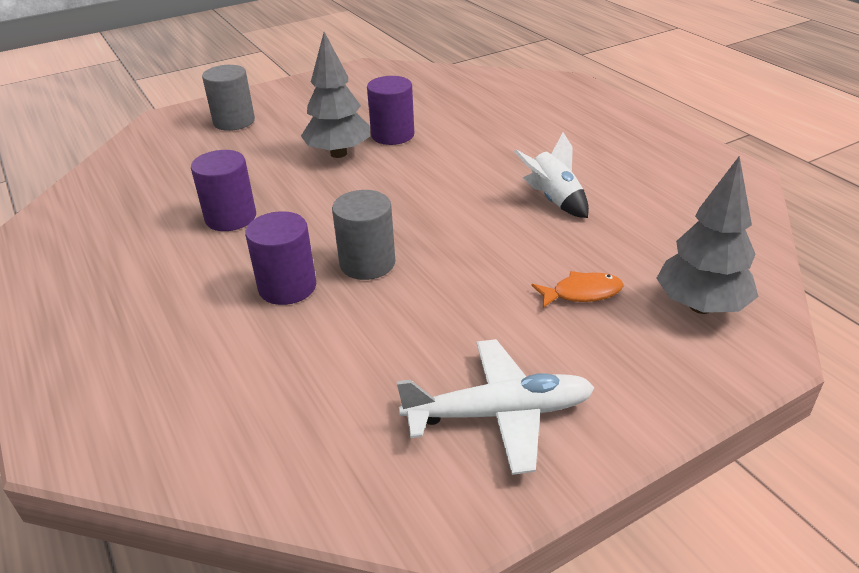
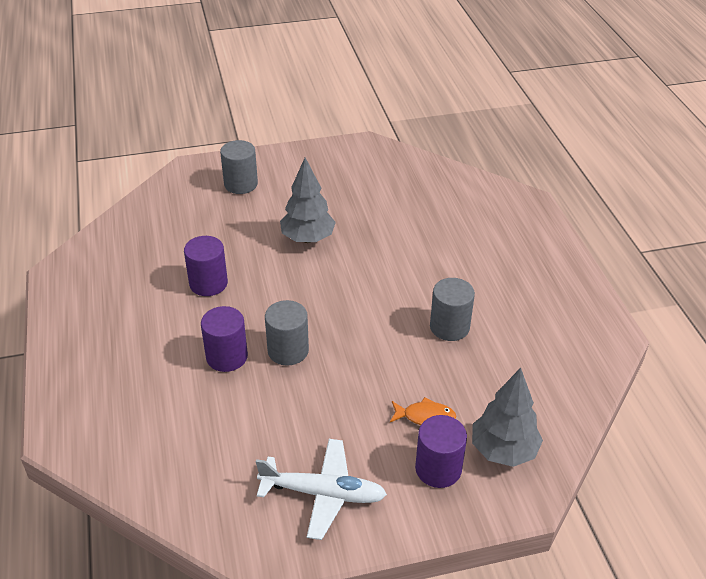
camera: 15 degrees right, 5 degrees up
(392, 135) = (356, 228): purple cylinder -> purple cylinder (438, 469)
(554, 200) = (449, 327): white rocket -> grey cylinder

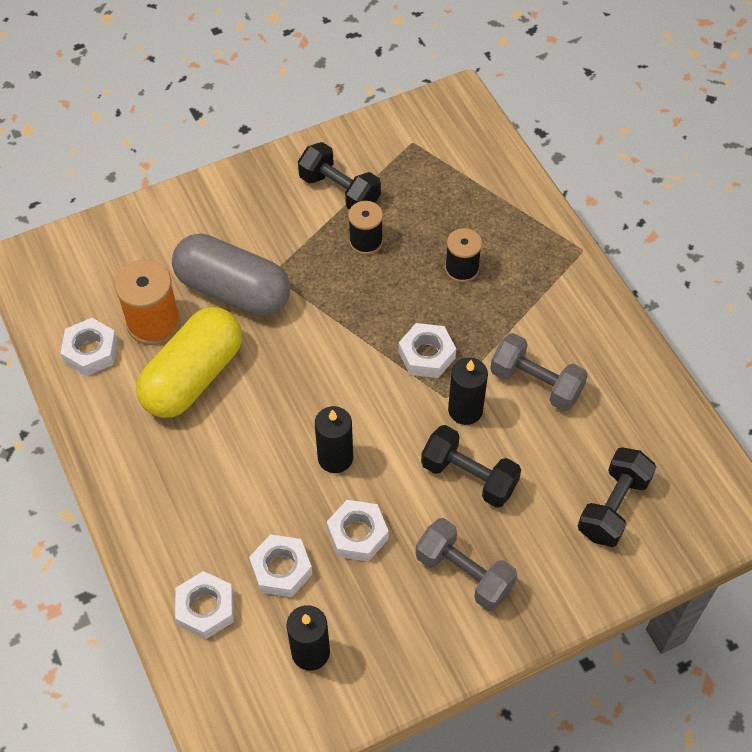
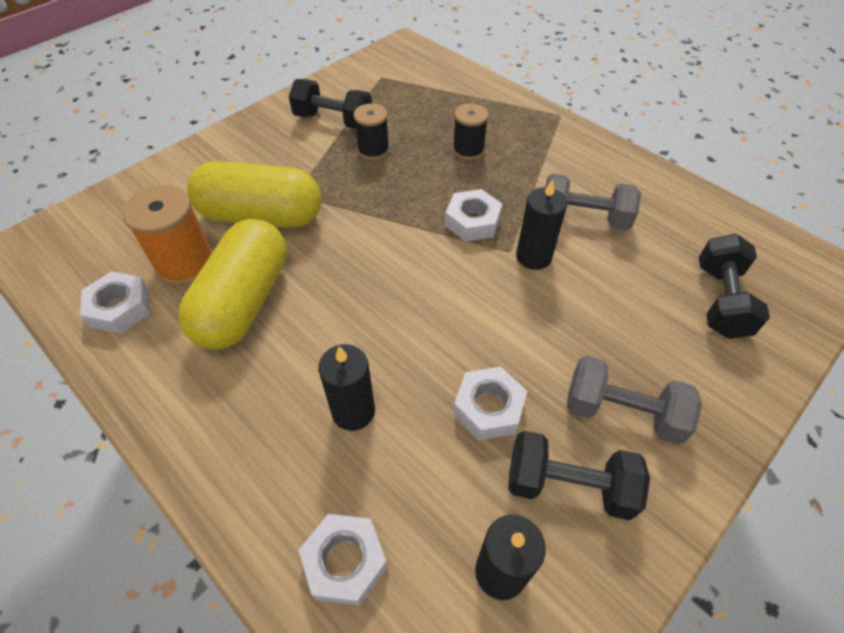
camera: 20 degrees left, 5 degrees down
(233, 290) = (261, 216): grey capsule -> yellow capsule
(281, 569) = (420, 477): white nut -> none
(335, 458) = (428, 336): black candle -> black candle (353, 411)
(469, 476) = (571, 314): black dumbbell -> black dumbbell (569, 485)

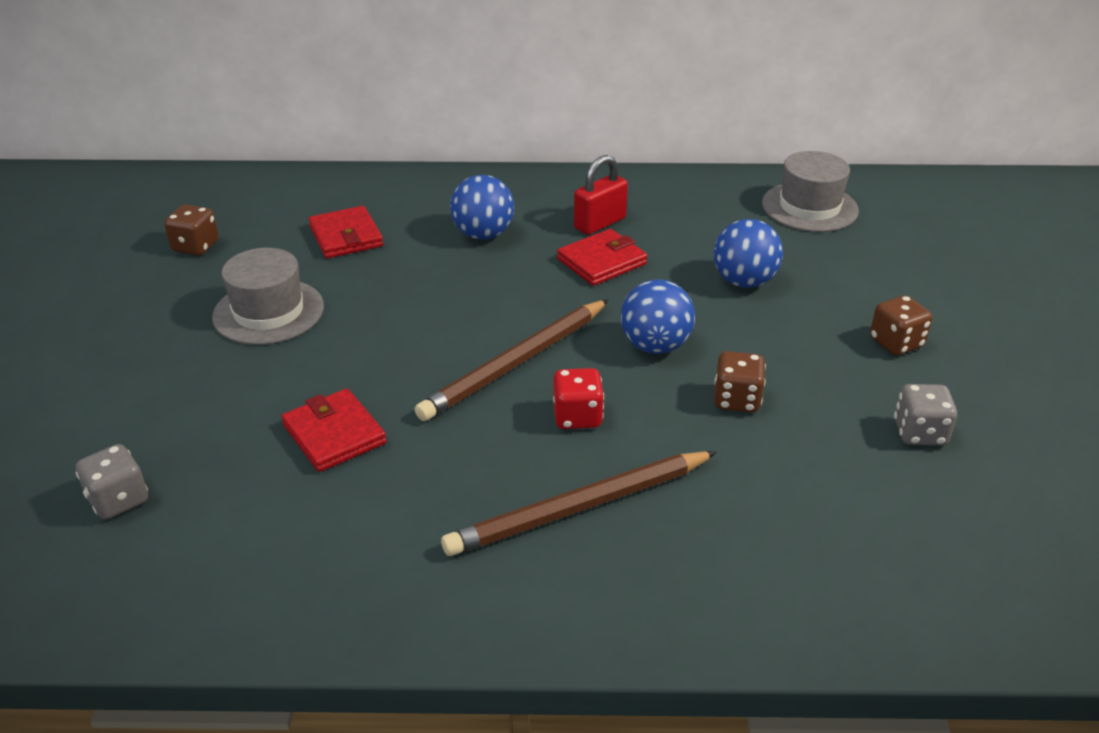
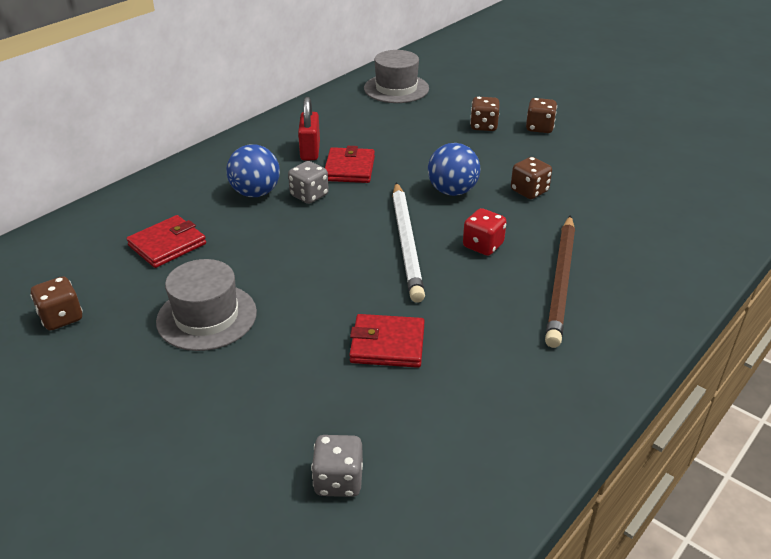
camera: 50 degrees left, 0 degrees up
(346, 236) = (167, 245): red wallet -> red wallet turned 60 degrees counterclockwise
(516, 363) = (406, 243): brown pencil -> white pencil
(744, 281) = (433, 138): blue ball -> none
(829, 301) = (483, 126): none -> brown dice
(919, 433) = (612, 158): grey dice -> grey dice (309, 195)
——————————
- WHAT YOU ARE ASKED TO DO -
Search the listing above for "black" and copy every line that has it.

- TASK OUTPUT -
(335, 458) = (428, 336): black candle -> black candle (353, 411)
(469, 476) = (571, 314): black dumbbell -> black dumbbell (569, 485)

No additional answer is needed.